## What this task involves
Copy each line of the data below word for word, with no changes.

## Records to use
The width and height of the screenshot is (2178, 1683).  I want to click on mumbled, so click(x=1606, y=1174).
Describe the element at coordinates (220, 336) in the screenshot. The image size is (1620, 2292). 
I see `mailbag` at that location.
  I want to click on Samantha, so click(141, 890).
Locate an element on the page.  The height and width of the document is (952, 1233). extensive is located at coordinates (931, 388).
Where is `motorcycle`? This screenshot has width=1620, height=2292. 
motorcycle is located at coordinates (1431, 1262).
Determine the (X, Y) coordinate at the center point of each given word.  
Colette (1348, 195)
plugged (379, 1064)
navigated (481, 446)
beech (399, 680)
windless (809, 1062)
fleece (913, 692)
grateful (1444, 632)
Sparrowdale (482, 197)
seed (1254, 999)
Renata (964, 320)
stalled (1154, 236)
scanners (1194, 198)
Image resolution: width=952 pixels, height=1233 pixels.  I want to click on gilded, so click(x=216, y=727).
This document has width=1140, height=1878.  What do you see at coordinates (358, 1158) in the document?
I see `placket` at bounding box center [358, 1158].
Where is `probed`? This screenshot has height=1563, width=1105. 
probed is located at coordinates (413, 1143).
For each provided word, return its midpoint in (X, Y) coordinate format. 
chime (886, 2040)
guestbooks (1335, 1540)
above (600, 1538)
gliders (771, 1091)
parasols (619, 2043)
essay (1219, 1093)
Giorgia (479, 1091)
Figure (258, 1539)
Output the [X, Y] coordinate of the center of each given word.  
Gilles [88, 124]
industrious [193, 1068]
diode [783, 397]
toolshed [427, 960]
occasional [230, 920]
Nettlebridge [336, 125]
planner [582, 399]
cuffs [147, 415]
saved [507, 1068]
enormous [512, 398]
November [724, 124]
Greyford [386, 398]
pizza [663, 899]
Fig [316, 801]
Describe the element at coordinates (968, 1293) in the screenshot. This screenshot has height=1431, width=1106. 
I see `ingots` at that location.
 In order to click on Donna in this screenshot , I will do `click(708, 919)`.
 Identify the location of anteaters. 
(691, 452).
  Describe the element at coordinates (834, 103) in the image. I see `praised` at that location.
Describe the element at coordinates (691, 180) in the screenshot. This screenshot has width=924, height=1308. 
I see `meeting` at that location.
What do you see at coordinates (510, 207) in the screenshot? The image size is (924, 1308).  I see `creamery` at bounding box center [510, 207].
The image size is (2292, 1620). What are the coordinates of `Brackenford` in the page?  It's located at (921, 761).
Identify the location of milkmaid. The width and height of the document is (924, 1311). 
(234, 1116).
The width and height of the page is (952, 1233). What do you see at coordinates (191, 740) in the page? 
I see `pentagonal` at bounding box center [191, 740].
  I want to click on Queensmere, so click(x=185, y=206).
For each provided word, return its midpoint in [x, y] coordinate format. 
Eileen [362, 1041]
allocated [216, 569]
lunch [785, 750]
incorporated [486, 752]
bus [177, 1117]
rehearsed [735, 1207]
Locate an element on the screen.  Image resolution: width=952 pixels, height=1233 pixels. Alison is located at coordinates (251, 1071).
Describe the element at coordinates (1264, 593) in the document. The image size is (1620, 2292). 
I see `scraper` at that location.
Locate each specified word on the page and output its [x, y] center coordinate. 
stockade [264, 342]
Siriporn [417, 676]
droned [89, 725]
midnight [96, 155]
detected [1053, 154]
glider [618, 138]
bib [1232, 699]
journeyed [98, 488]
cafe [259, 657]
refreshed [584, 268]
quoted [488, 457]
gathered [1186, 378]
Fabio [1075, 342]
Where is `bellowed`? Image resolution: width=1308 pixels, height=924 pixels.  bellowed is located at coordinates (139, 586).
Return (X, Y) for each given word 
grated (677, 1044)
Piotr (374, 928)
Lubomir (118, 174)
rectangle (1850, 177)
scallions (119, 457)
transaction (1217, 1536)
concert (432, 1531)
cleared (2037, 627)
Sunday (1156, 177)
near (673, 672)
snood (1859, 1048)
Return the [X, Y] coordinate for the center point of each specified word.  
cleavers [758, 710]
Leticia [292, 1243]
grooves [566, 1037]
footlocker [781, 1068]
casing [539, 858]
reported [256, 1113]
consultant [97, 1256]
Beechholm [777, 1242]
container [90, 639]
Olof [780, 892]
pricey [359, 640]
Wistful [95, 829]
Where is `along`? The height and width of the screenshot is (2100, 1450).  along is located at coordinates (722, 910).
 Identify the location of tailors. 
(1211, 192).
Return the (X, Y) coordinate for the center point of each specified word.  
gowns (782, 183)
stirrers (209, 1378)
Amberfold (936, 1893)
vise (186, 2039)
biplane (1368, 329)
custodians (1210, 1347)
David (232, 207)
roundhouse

## Exercise solution
The width and height of the screenshot is (2178, 1683).  I want to click on mumbled, so click(x=1606, y=1174).
Describe the element at coordinates (220, 336) in the screenshot. The image size is (1620, 2292). 
I see `mailbag` at that location.
  I want to click on Samantha, so click(141, 890).
Locate an element on the page.  The height and width of the document is (952, 1233). extensive is located at coordinates (931, 388).
Where is `motorcycle`? This screenshot has width=1620, height=2292. 
motorcycle is located at coordinates (1431, 1262).
Determine the (X, Y) coordinate at the center point of each given word.  
Colette (1348, 195)
plugged (379, 1064)
navigated (481, 446)
beech (399, 680)
windless (809, 1062)
fleece (913, 692)
grateful (1444, 632)
Sparrowdale (482, 197)
seed (1254, 999)
Renata (964, 320)
stalled (1154, 236)
scanners (1194, 198)
Image resolution: width=952 pixels, height=1233 pixels.  I want to click on gilded, so click(x=216, y=727).
This document has width=1140, height=1878.  What do you see at coordinates (358, 1158) in the document?
I see `placket` at bounding box center [358, 1158].
Where is `probed`? This screenshot has height=1563, width=1105. 
probed is located at coordinates (413, 1143).
For each provided word, return its midpoint in (X, Y) coordinate format. 
chime (886, 2040)
guestbooks (1335, 1540)
above (600, 1538)
gliders (771, 1091)
parasols (619, 2043)
essay (1219, 1093)
Giorgia (479, 1091)
Figure (258, 1539)
Output the [X, Y] coordinate of the center of each given word.  
Gilles [88, 124]
industrious [193, 1068]
diode [783, 397]
toolshed [427, 960]
occasional [230, 920]
Nettlebridge [336, 125]
planner [582, 399]
cuffs [147, 415]
saved [507, 1068]
enormous [512, 398]
November [724, 124]
Greyford [386, 398]
pizza [663, 899]
Fig [316, 801]
Describe the element at coordinates (968, 1293) in the screenshot. This screenshot has height=1431, width=1106. 
I see `ingots` at that location.
 In order to click on Donna in this screenshot , I will do `click(708, 919)`.
 Identify the location of anteaters. 
(691, 452).
  Describe the element at coordinates (834, 103) in the image. I see `praised` at that location.
Describe the element at coordinates (691, 180) in the screenshot. This screenshot has width=924, height=1308. 
I see `meeting` at that location.
What do you see at coordinates (510, 207) in the screenshot? The image size is (924, 1308).  I see `creamery` at bounding box center [510, 207].
The image size is (2292, 1620). What are the coordinates of `Brackenford` in the page?  It's located at (921, 761).
Identify the location of milkmaid. The width and height of the document is (924, 1311). 
(234, 1116).
The width and height of the page is (952, 1233). What do you see at coordinates (191, 740) in the page? 
I see `pentagonal` at bounding box center [191, 740].
  I want to click on Queensmere, so click(x=185, y=206).
For each provided word, return its midpoint in [x, y] coordinate format. 
Eileen [362, 1041]
allocated [216, 569]
lunch [785, 750]
incorporated [486, 752]
bus [177, 1117]
rehearsed [735, 1207]
Locate an element on the screen.  Image resolution: width=952 pixels, height=1233 pixels. Alison is located at coordinates (251, 1071).
Describe the element at coordinates (1264, 593) in the document. The image size is (1620, 2292). 
I see `scraper` at that location.
Locate each specified word on the page and output its [x, y] center coordinate. 
stockade [264, 342]
Siriporn [417, 676]
droned [89, 725]
midnight [96, 155]
detected [1053, 154]
glider [618, 138]
bib [1232, 699]
journeyed [98, 488]
cafe [259, 657]
refreshed [584, 268]
quoted [488, 457]
gathered [1186, 378]
Fabio [1075, 342]
Where is `bellowed`? Image resolution: width=1308 pixels, height=924 pixels.  bellowed is located at coordinates (139, 586).
Return (X, Y) for each given word 
grated (677, 1044)
Piotr (374, 928)
Lubomir (118, 174)
rectangle (1850, 177)
scallions (119, 457)
transaction (1217, 1536)
concert (432, 1531)
cleared (2037, 627)
Sunday (1156, 177)
near (673, 672)
snood (1859, 1048)
Return the [X, Y] coordinate for the center point of each specified word.  
cleavers [758, 710]
Leticia [292, 1243]
grooves [566, 1037]
footlocker [781, 1068]
casing [539, 858]
reported [256, 1113]
consultant [97, 1256]
Beechholm [777, 1242]
container [90, 639]
Olof [780, 892]
pricey [359, 640]
Wistful [95, 829]
Where is `along`? The height and width of the screenshot is (2100, 1450).  along is located at coordinates (722, 910).
 Identify the location of tailors. 
(1211, 192).
Return the (X, Y) coordinate for the center point of each specified word.  
gowns (782, 183)
stirrers (209, 1378)
Amberfold (936, 1893)
vise (186, 2039)
biplane (1368, 329)
custodians (1210, 1347)
David (232, 207)
roundhouse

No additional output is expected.